** Opening Data shown block **

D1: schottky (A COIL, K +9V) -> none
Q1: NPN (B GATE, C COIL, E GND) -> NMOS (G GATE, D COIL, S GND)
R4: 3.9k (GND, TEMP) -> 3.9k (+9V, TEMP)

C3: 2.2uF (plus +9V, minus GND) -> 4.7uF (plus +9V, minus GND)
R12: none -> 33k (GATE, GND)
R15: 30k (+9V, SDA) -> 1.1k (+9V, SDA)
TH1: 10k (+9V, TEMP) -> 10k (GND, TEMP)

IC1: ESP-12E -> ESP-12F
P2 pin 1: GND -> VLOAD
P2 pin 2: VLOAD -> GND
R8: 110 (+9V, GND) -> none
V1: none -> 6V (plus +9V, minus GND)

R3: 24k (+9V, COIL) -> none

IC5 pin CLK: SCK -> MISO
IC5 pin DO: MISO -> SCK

** Closing Data shown block **

Prompt: Including any blank lines, repeat the data exactly.

Answer to the problem:
D1: schottky (A COIL, K +9V) -> none
Q1: NPN (B GATE, C COIL, E GND) -> NMOS (G GATE, D COIL, S GND)
R4: 3.9k (GND, TEMP) -> 3.9k (+9V, TEMP)

C3: 2.2uF (plus +9V, minus GND) -> 4.7uF (plus +9V, minus GND)
R12: none -> 33k (GATE, GND)
R15: 30k (+9V, SDA) -> 1.1k (+9V, SDA)
TH1: 10k (+9V, TEMP) -> 10k (GND, TEMP)

IC1: ESP-12E -> ESP-12F
P2 pin 1: GND -> VLOAD
P2 pin 2: VLOAD -> GND
R8: 110 (+9V, GND) -> none
V1: none -> 6V (plus +9V, minus GND)

R3: 24k (+9V, COIL) -> none

IC5 pin CLK: SCK -> MISO
IC5 pin DO: MISO -> SCK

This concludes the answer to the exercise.